* TASK BRIEF *
Please return everything from the line containing "Question: Is matte" down to the end of the data below, copied word for word, with the pictures left out.

SUPPLIED MATERIAL START

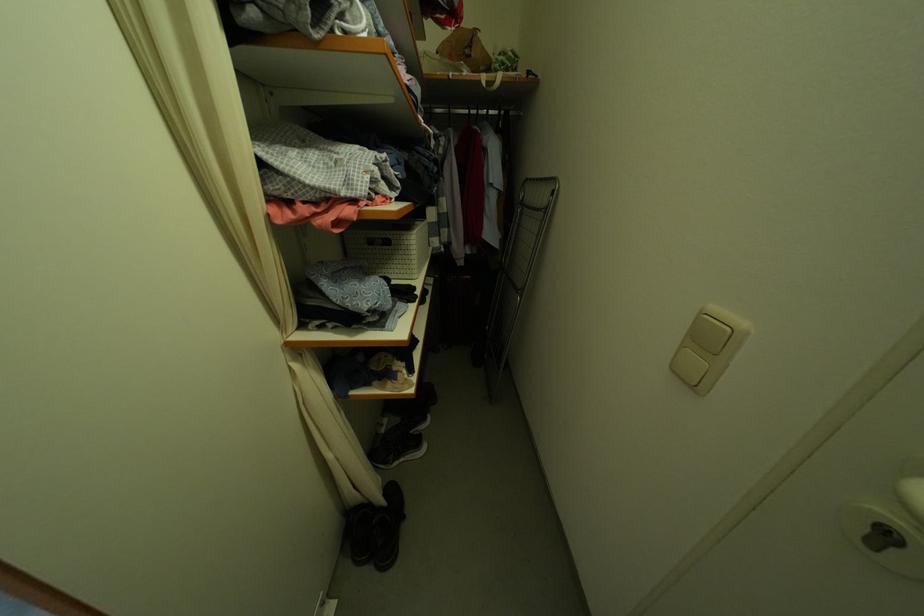
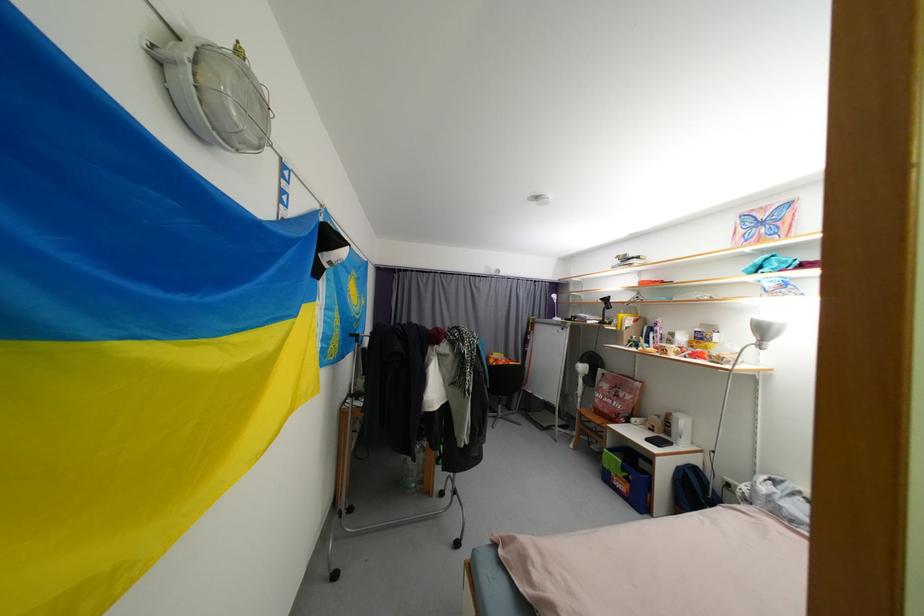
Question: The camera is either moving clockwise (left) or counter-clockwise (right) around the object. The first image is from the beginning of the video and the second image is from the end. Is the camera moving left or right when shooting the video?

Choices:
 (A) Left
 (B) Right

Answer: (B)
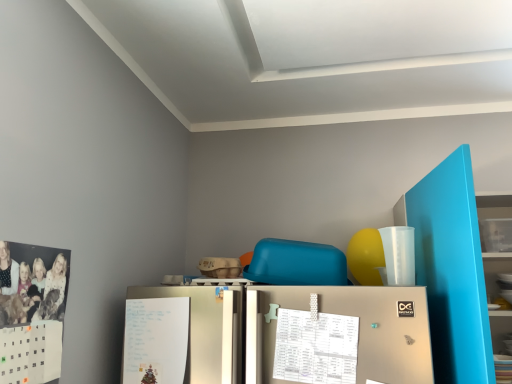
Question: From the image's perspective, would you say white paper calendar at center is shown under matte blue bookshelf at right?

Choices:
 (A) yes
 (B) no

Answer: (A)

Question: Does white paper calendar at center have a greater width compared to matte blue bookshelf at right?

Choices:
 (A) yes
 (B) no

Answer: (B)

Question: Are white paper calendar at center and matte blue bookshelf at right making contact?

Choices:
 (A) no
 (B) yes

Answer: (A)

Question: From a real-world perspective, is white paper calendar at center beneath matte blue bookshelf at right?

Choices:
 (A) yes
 (B) no

Answer: (A)

Question: Is white paper calendar at center facing towards matte blue bookshelf at right?

Choices:
 (A) no
 (B) yes

Answer: (A)

Question: Would you consider white paper calendar at center to be distant from matte blue bookshelf at right?

Choices:
 (A) yes
 (B) no

Answer: (B)

Question: Are white paper at lower left and white paper calendar at center beside each other?

Choices:
 (A) yes
 (B) no

Answer: (B)

Question: Can white paper calendar at center be found inside white paper at lower left?

Choices:
 (A) no
 (B) yes

Answer: (A)

Question: Considering the relative sizes of white paper at lower left and white paper calendar at center in the image provided, is white paper at lower left bigger than white paper calendar at center?

Choices:
 (A) yes
 (B) no

Answer: (A)

Question: Is white paper at lower left completely or partially outside of white paper calendar at center?

Choices:
 (A) yes
 (B) no

Answer: (A)

Question: Is white paper at lower left closer to the viewer compared to white paper calendar at center?

Choices:
 (A) no
 (B) yes

Answer: (A)

Question: Is white paper at lower left aimed at white paper calendar at center?

Choices:
 (A) no
 (B) yes

Answer: (A)

Question: Is matte blue bookshelf at right outside of white paper calendar at center?

Choices:
 (A) yes
 (B) no

Answer: (A)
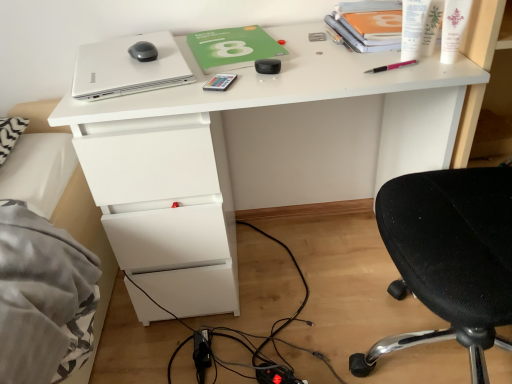
Where is `free space to the right of pink plastic pen at upper right, the second stationery in the left-to-right sequence`? free space to the right of pink plastic pen at upper right, the second stationery in the left-to-right sequence is located at coordinates (437, 64).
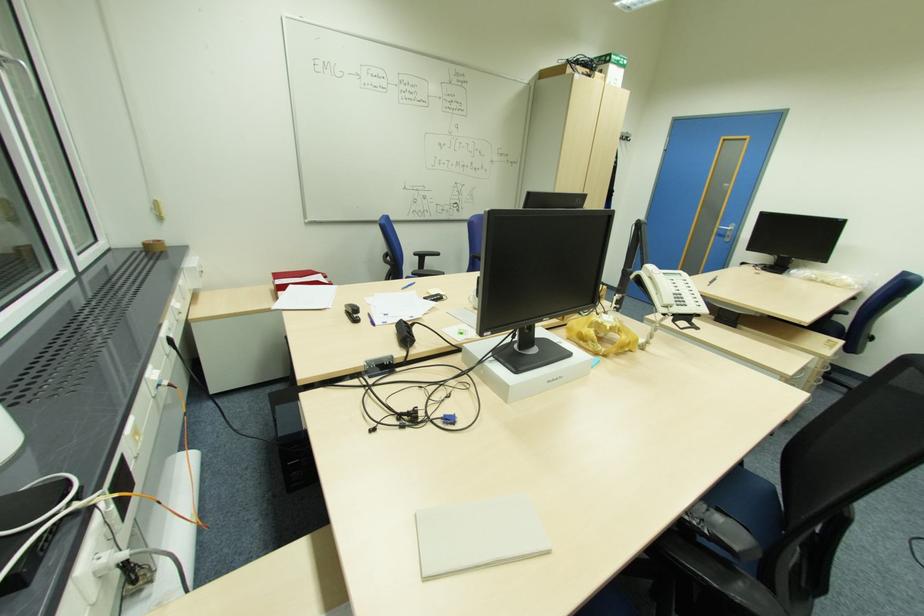
Locate an element on the screen. telephone button is located at coordinates (687, 299).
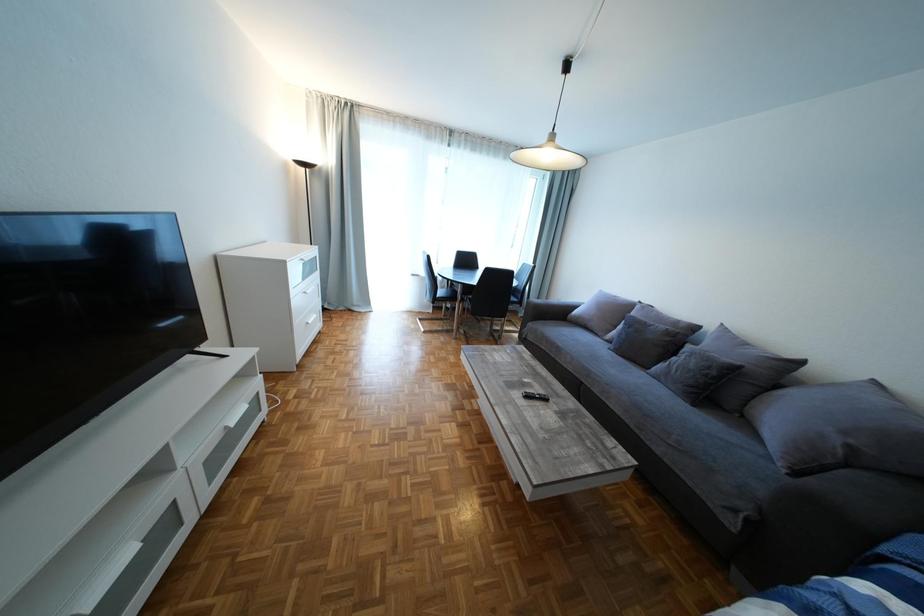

SUPPLIED MATERIAL END

* OUTPUT FOR THIS TASK *
Question: Is matte blue bookshelf at right outside of white paper calendar at center?

Choices:
 (A) yes
 (B) no

Answer: (A)
Where is `free space to the right of pink plastic pen at upper right, the second stationery in the left-to-right sequence`? free space to the right of pink plastic pen at upper right, the second stationery in the left-to-right sequence is located at coordinates (437, 64).
Locate an element on the screen. telephone button is located at coordinates (687, 299).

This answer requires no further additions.